### Your task
Could you filter the listing for lines with the word "none" and return them?

### Data for analysis

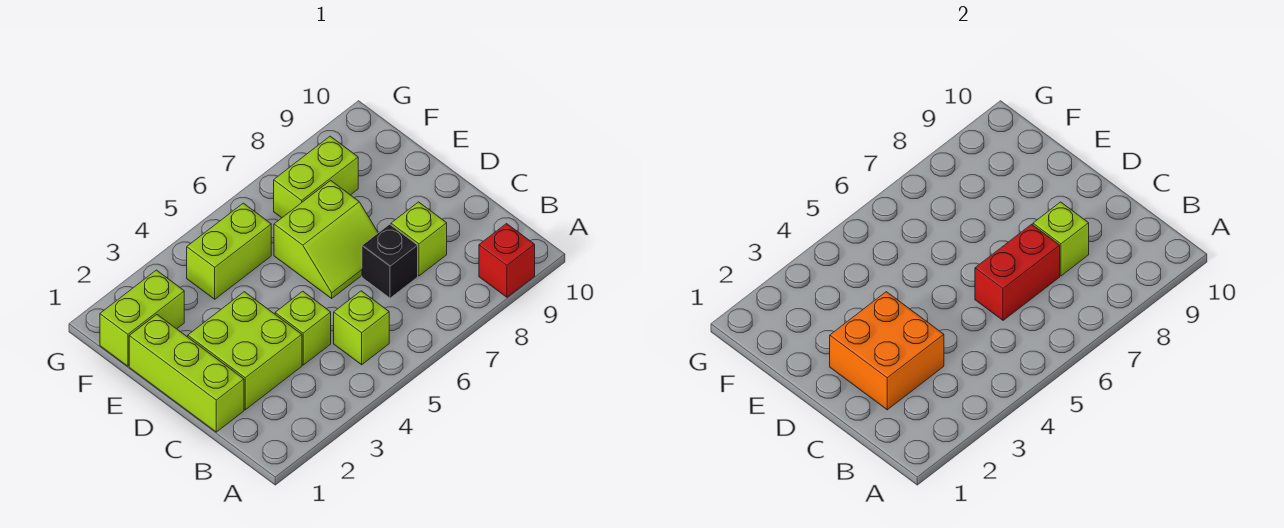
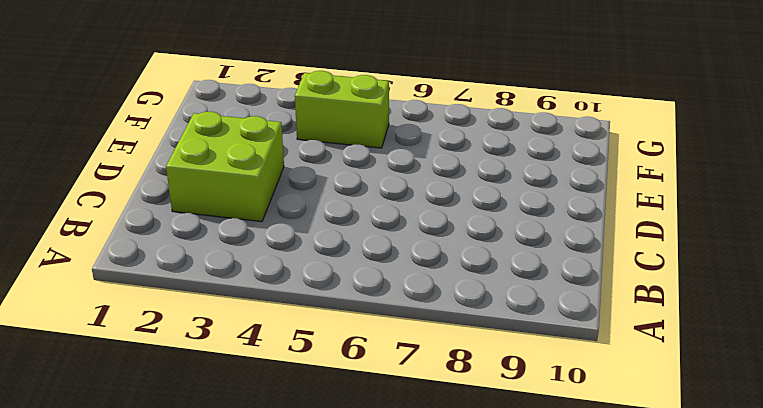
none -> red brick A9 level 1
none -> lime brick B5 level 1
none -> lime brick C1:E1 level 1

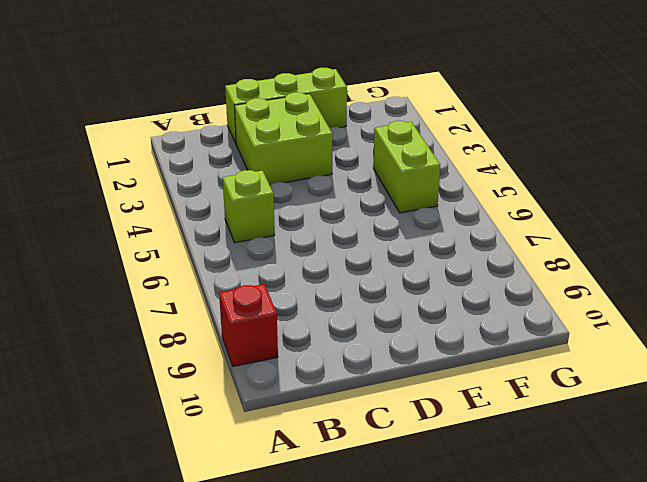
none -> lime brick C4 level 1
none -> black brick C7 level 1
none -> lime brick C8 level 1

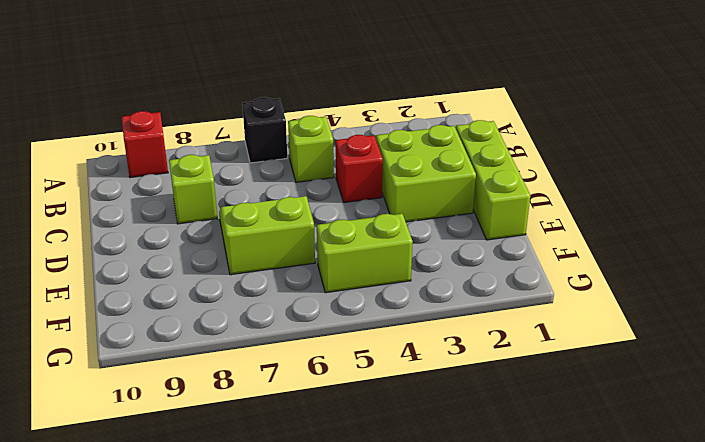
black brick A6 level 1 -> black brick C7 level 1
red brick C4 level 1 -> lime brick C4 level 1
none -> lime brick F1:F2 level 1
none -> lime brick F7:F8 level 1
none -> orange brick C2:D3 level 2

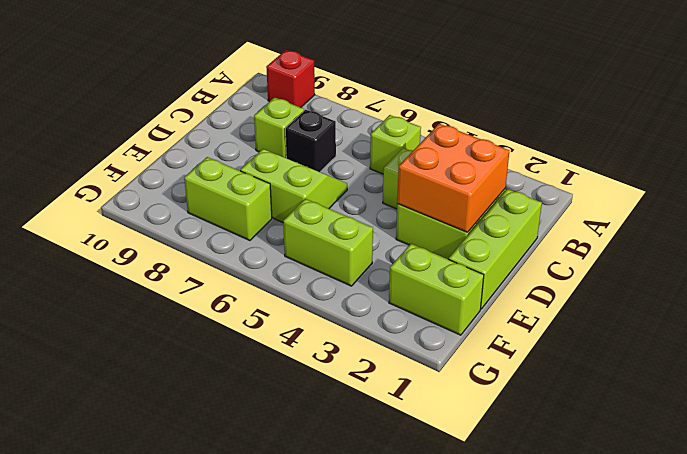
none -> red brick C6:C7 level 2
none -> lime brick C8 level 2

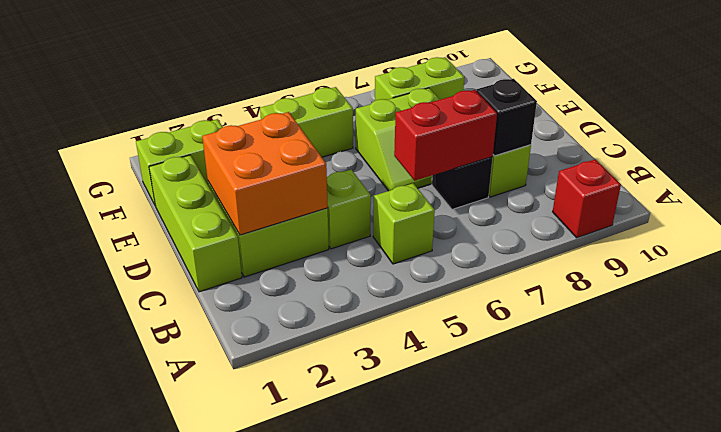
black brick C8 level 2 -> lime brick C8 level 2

### Result
none -> red brick A9 level 1
none -> lime brick B5 level 1
none -> lime brick C1:E1 level 1
none -> lime brick C4 level 1
none -> black brick C7 level 1
none -> lime brick C8 level 1
none -> lime brick F1:F2 level 1
none -> lime brick F7:F8 level 1
none -> orange brick C2:D3 level 2
none -> red brick C6:C7 level 2
none -> lime brick C8 level 2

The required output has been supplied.